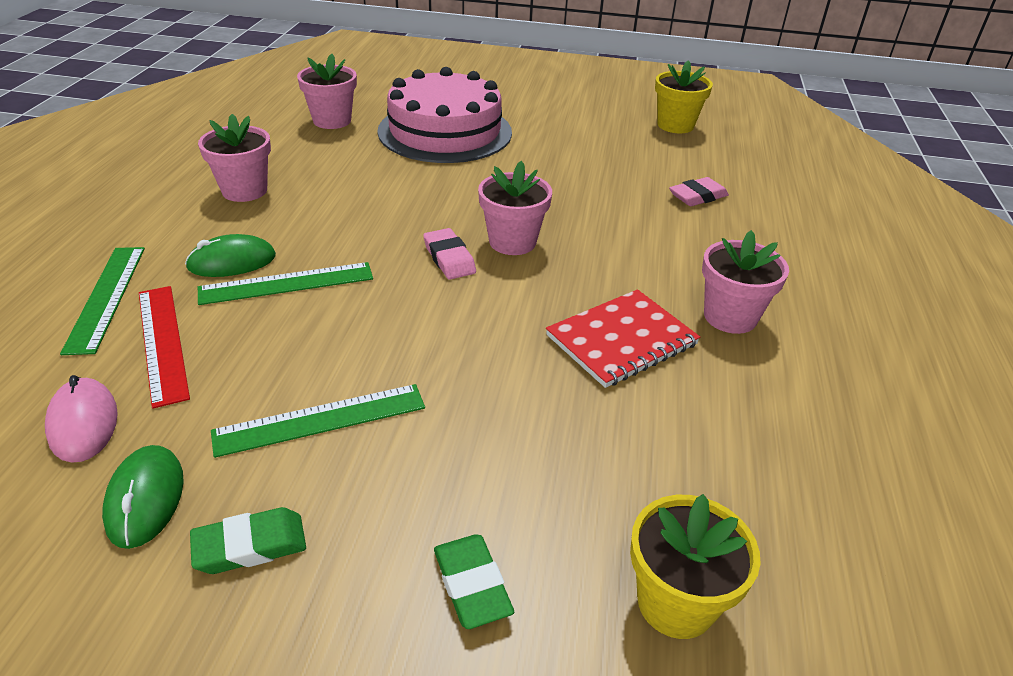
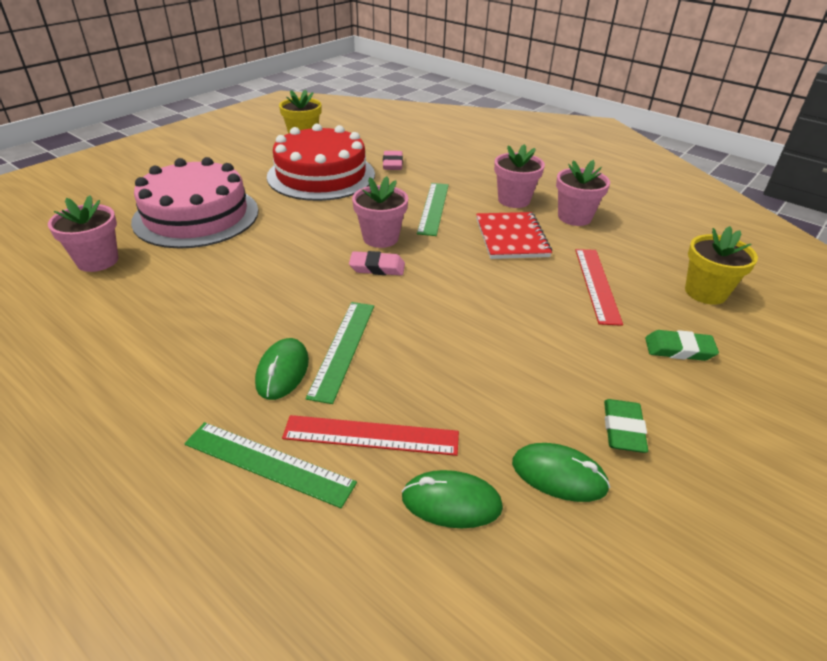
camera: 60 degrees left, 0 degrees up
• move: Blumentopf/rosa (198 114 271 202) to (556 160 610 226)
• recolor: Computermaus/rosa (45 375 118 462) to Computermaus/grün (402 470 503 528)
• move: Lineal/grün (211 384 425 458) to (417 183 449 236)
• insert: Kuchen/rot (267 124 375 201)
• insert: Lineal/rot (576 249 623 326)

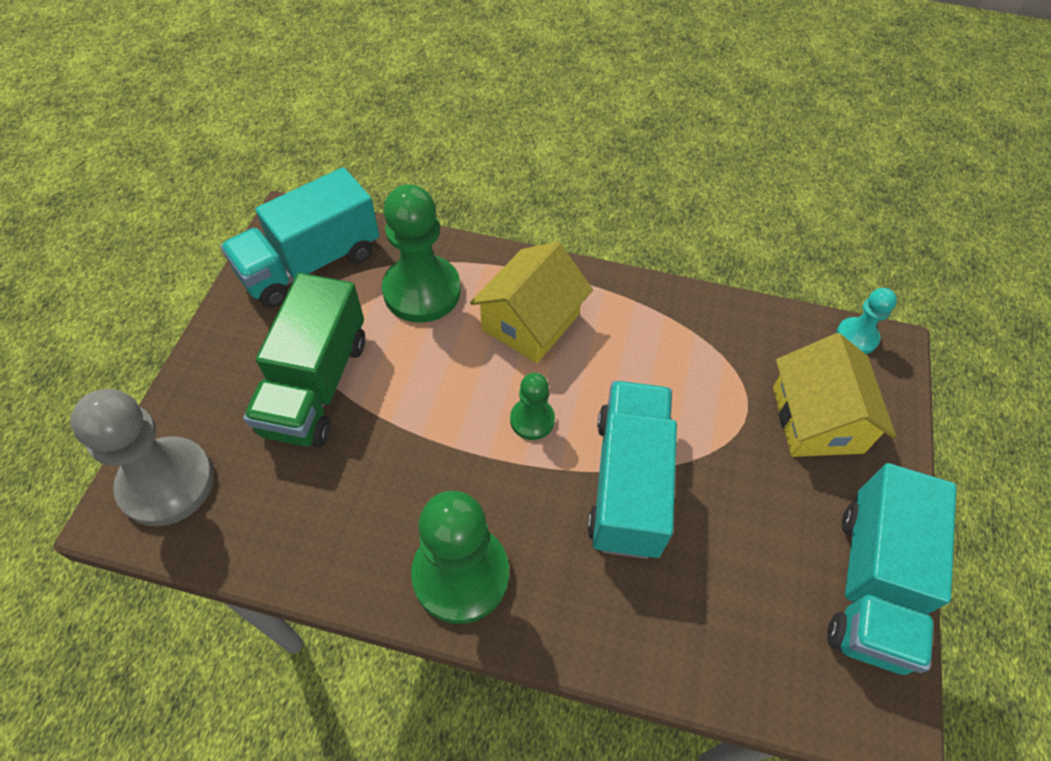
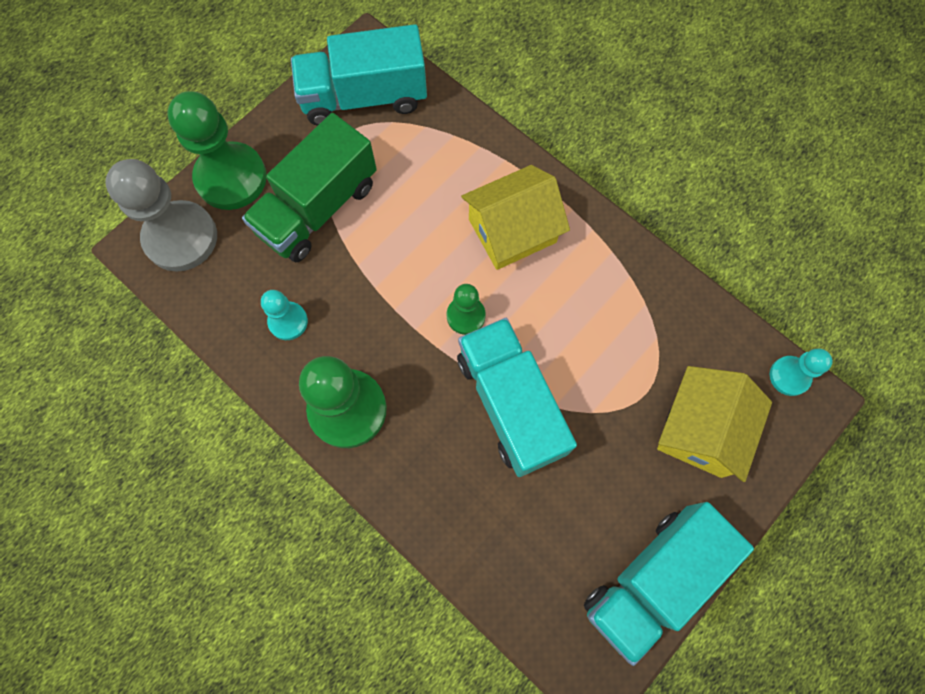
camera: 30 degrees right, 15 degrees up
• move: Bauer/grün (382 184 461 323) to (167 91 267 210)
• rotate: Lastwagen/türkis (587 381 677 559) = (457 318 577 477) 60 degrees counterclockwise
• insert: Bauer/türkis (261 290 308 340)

::::

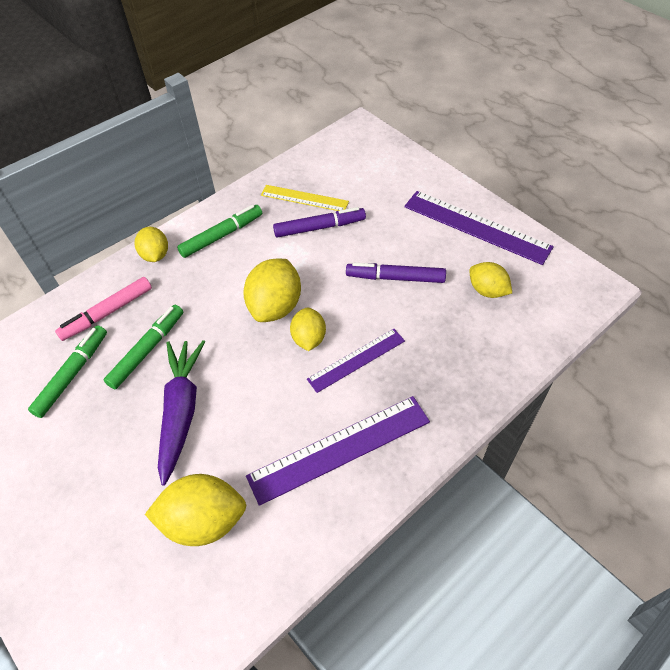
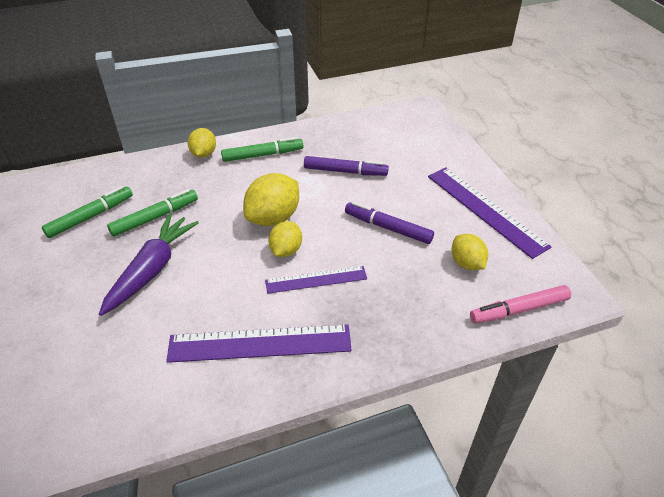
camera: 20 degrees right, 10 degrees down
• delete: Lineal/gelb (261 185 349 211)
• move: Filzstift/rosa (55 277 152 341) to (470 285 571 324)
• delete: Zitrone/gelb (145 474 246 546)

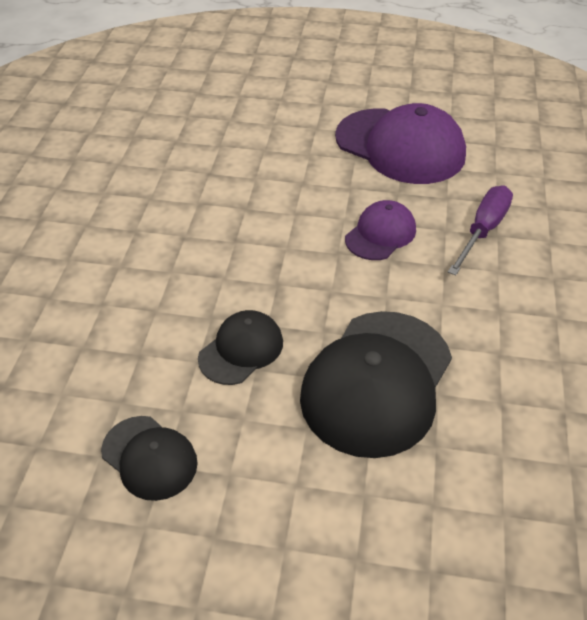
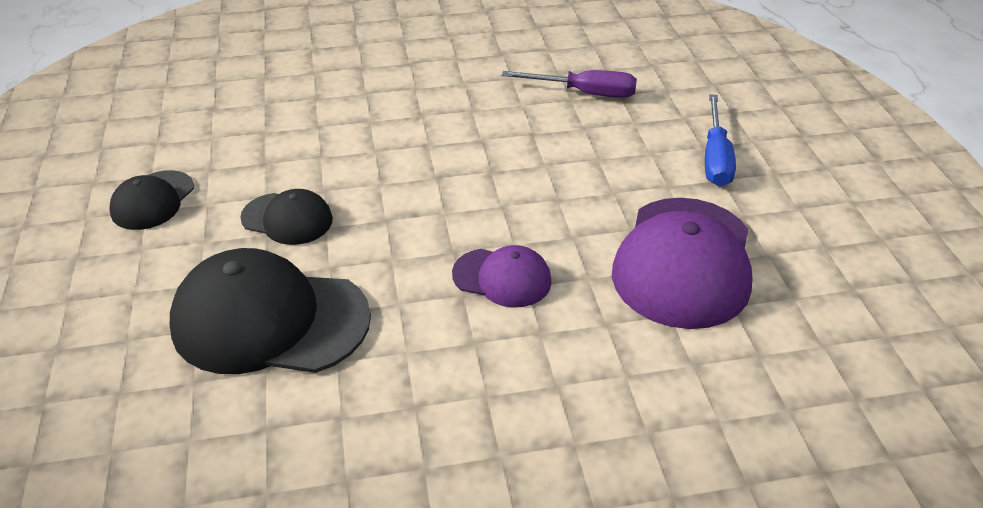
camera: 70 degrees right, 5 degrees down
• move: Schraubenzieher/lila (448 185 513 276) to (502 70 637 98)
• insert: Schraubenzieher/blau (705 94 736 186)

::::

From the data above, reproduce word for word the lines running from the line with "470 503 528)" to the line with "124 375 201)", ends included.

__Problem solution__:
• recolor: Computermaus/rosa (45 375 118 462) to Computermaus/grün (402 470 503 528)
• move: Lineal/grün (211 384 425 458) to (417 183 449 236)
• insert: Kuchen/rot (267 124 375 201)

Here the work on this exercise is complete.